── Material for this task ──

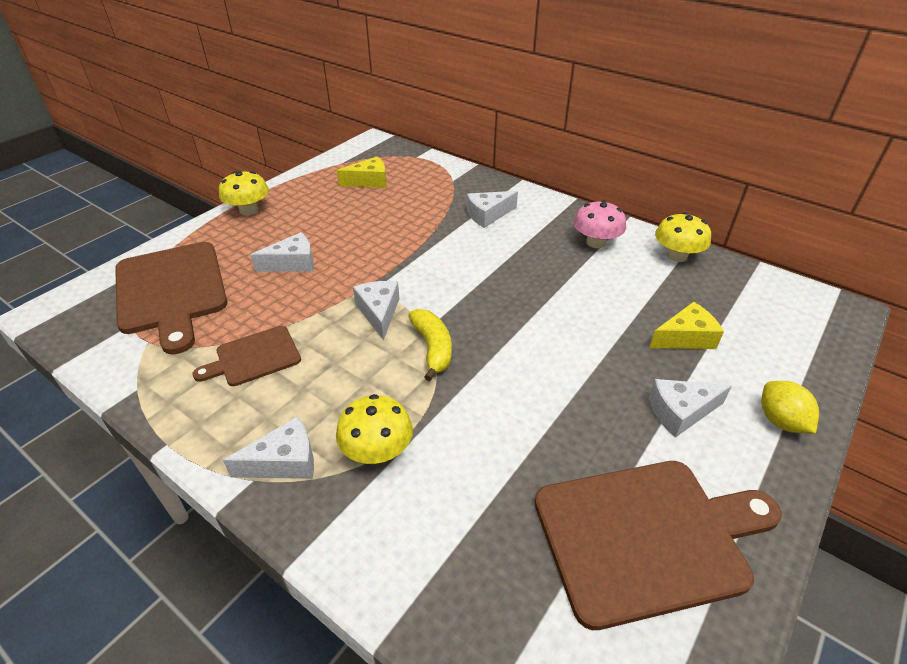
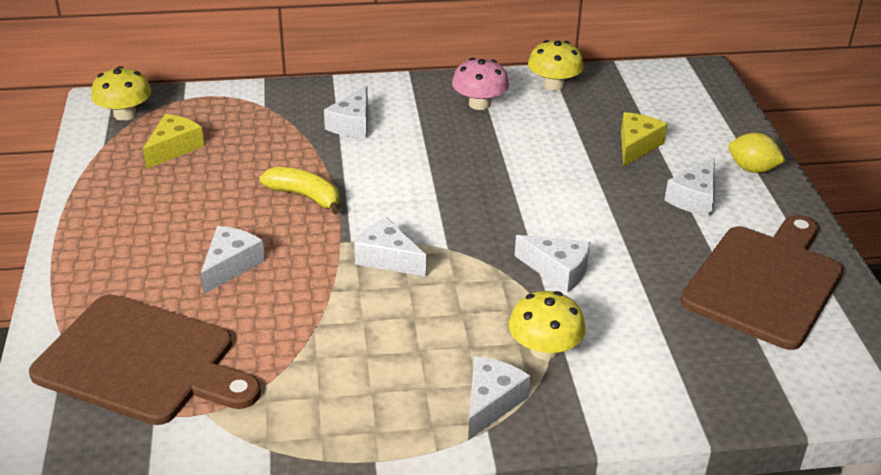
camera: 45 degrees left, 5 degrees down
(248, 210) = (81, 244): yellow mushroom -> yellow mushroom (125, 114)
(254, 357) = (336, 357): brown cutting board -> none
(432, 348) = (475, 258): yellow banana -> yellow banana (304, 196)
(476, 396) = (558, 270): none -> white cheese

───

Work task:
This exercise needs every entry retyped exactly, with the pictures removed.

Answer for the task:
camera: 45 degrees left, 5 degrees down
(248, 210) = (81, 244): yellow mushroom -> yellow mushroom (125, 114)
(254, 357) = (336, 357): brown cutting board -> none
(432, 348) = (475, 258): yellow banana -> yellow banana (304, 196)
(476, 396) = (558, 270): none -> white cheese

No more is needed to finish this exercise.